Stored items from a collection
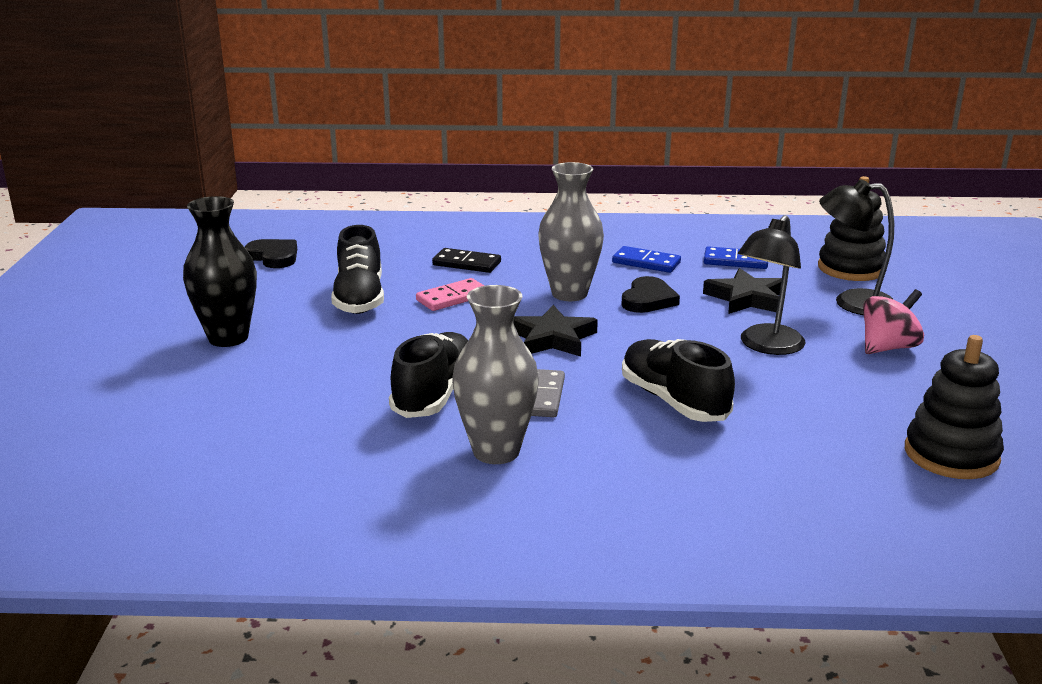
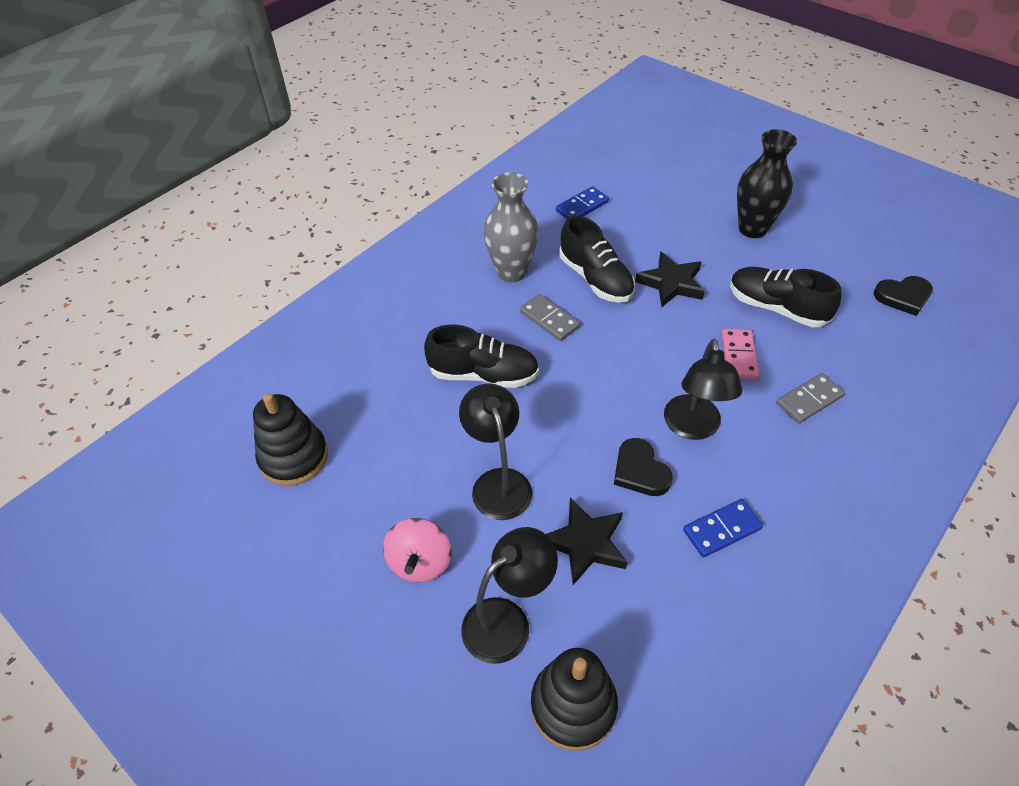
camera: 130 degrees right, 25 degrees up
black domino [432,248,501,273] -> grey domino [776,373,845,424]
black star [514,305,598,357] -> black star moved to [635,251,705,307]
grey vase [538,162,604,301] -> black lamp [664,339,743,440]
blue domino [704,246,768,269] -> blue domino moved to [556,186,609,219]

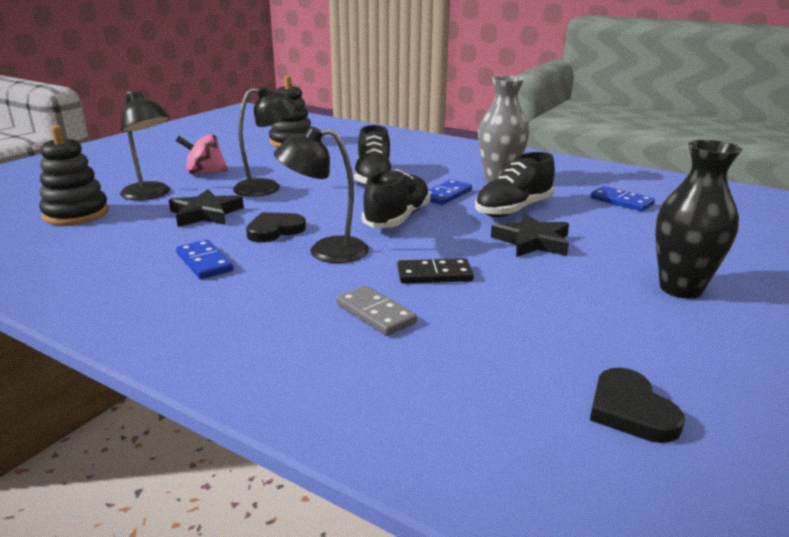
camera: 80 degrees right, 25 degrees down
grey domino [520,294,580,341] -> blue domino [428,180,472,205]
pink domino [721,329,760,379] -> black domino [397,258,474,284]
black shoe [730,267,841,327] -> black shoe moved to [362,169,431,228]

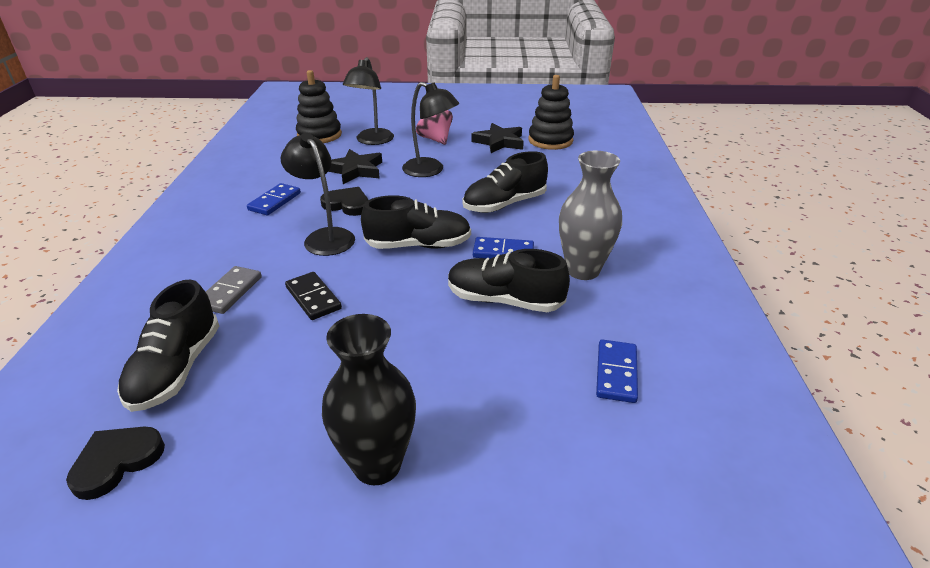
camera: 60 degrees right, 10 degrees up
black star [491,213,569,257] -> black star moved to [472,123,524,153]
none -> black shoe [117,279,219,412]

---

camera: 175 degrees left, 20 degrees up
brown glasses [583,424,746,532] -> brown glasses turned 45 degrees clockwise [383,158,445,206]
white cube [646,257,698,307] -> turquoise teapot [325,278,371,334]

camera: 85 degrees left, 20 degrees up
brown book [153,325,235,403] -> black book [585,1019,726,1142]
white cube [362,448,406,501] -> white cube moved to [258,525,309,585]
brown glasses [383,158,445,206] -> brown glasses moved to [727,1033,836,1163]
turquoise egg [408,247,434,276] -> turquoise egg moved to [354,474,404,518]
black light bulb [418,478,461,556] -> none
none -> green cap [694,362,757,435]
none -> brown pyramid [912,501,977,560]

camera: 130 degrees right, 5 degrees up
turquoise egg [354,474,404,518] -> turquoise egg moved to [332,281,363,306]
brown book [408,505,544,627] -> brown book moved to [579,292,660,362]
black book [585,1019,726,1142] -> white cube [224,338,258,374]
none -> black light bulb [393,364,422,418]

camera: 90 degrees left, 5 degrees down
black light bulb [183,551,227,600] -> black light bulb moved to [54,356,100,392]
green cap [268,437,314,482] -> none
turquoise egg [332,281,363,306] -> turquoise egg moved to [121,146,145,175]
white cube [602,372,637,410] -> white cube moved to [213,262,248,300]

==

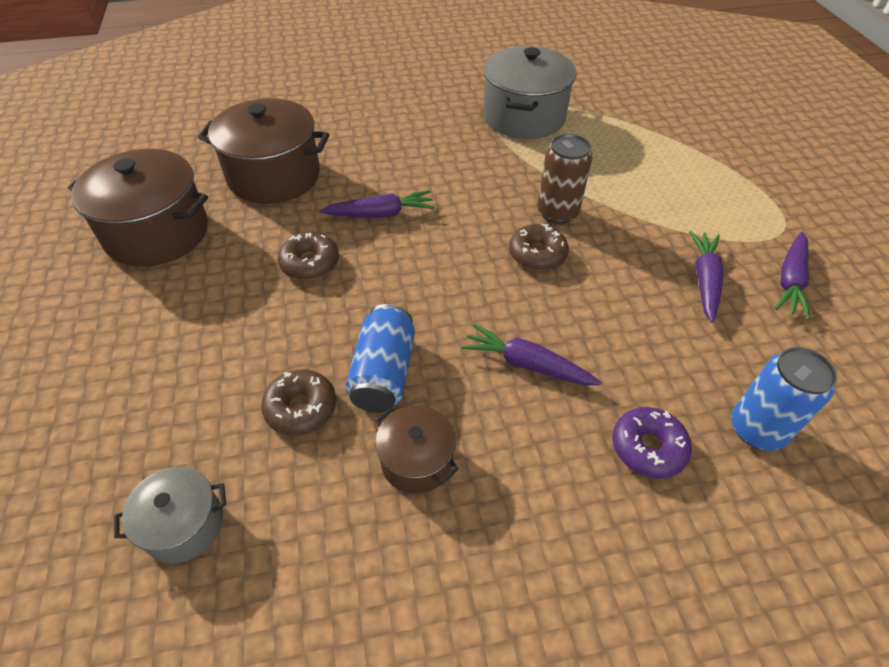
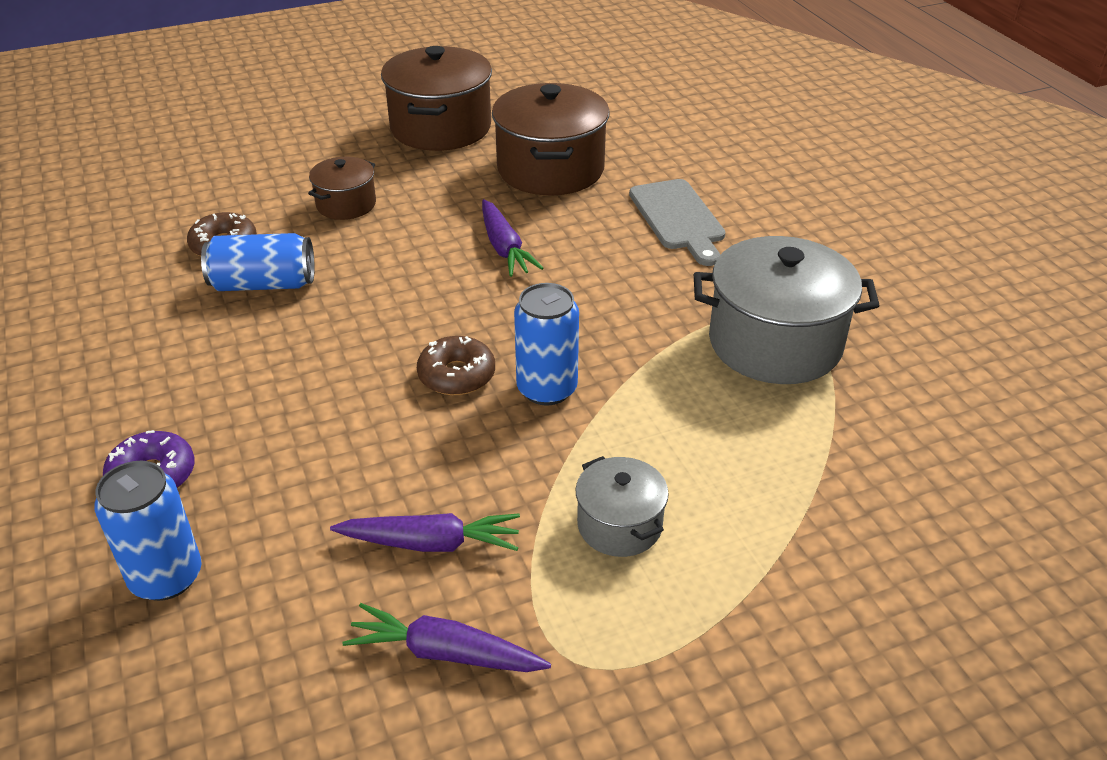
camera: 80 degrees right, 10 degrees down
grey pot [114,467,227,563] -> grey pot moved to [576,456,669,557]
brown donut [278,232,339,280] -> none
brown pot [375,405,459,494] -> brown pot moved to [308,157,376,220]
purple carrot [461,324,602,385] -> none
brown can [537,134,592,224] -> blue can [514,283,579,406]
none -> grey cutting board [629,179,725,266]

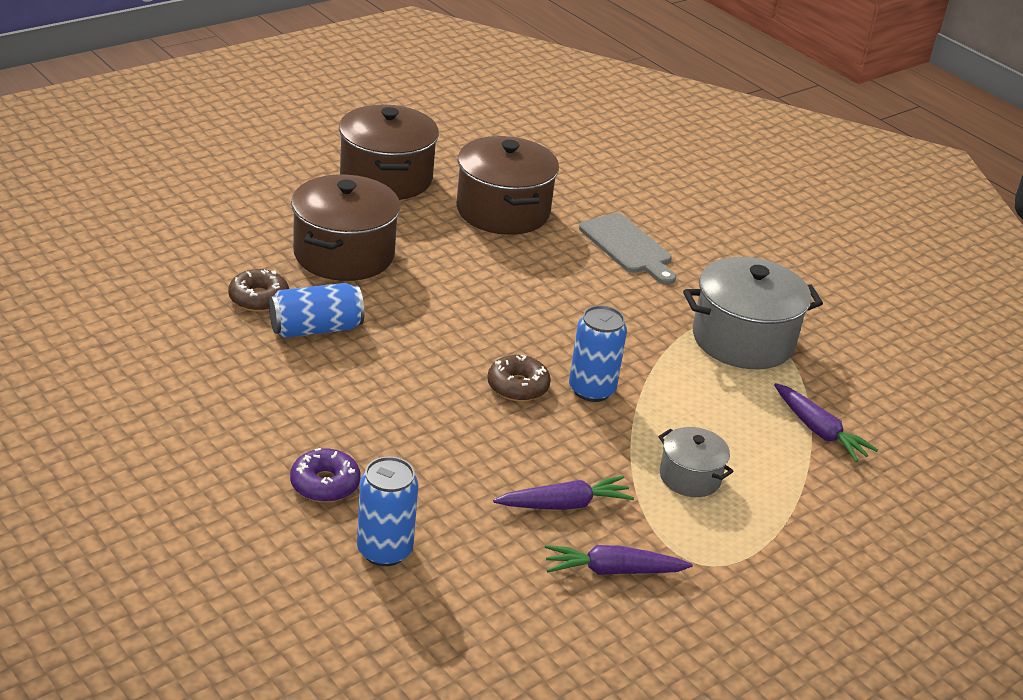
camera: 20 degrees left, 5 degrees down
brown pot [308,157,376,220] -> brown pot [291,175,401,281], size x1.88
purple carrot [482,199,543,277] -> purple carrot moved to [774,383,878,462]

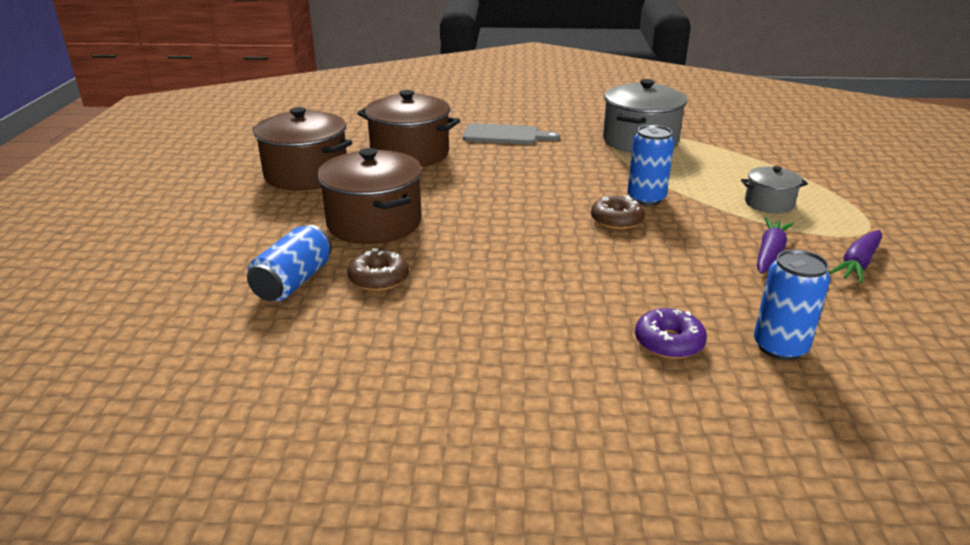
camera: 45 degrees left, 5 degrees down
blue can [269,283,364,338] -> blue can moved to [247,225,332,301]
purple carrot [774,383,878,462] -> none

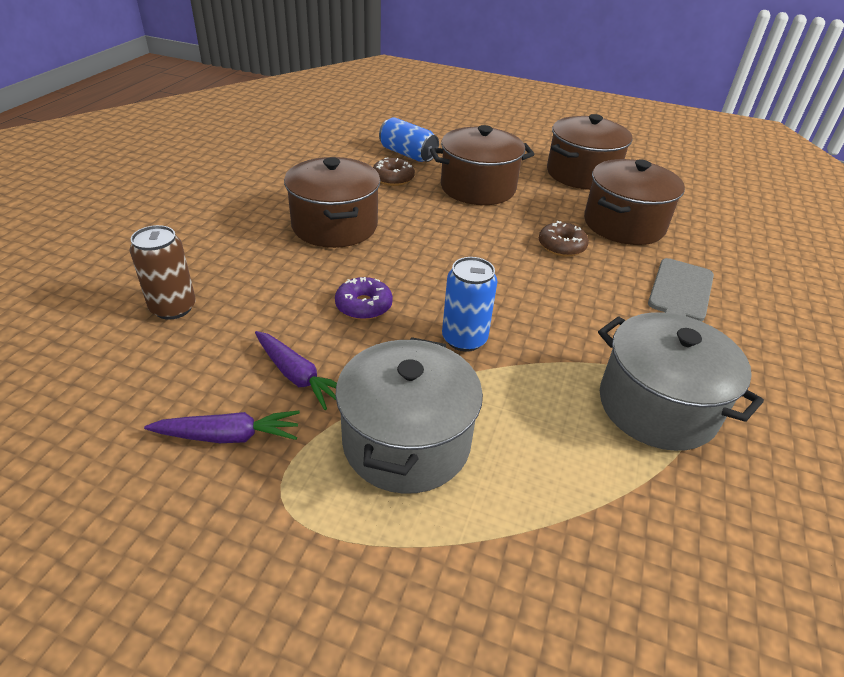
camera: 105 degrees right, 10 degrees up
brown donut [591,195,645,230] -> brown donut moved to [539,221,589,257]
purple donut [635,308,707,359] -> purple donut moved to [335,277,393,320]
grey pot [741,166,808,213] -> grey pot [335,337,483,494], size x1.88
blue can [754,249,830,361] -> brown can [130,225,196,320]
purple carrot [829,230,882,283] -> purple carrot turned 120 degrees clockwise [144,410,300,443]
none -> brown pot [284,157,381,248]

#### Required work:
From the data above, return exactly the lines from the one with "purple carrot [482,199,543,277]" up to and including the one with "none -> brown pot [284,157,381,248]". Pictures do not go in the copy.

#### Solution for this exercise:
purple carrot [482,199,543,277] -> purple carrot moved to [774,383,878,462]

camera: 45 degrees left, 5 degrees down
blue can [269,283,364,338] -> blue can moved to [247,225,332,301]
purple carrot [774,383,878,462] -> none

camera: 105 degrees right, 10 degrees up
brown donut [591,195,645,230] -> brown donut moved to [539,221,589,257]
purple donut [635,308,707,359] -> purple donut moved to [335,277,393,320]
grey pot [741,166,808,213] -> grey pot [335,337,483,494], size x1.88
blue can [754,249,830,361] -> brown can [130,225,196,320]
purple carrot [829,230,882,283] -> purple carrot turned 120 degrees clockwise [144,410,300,443]
none -> brown pot [284,157,381,248]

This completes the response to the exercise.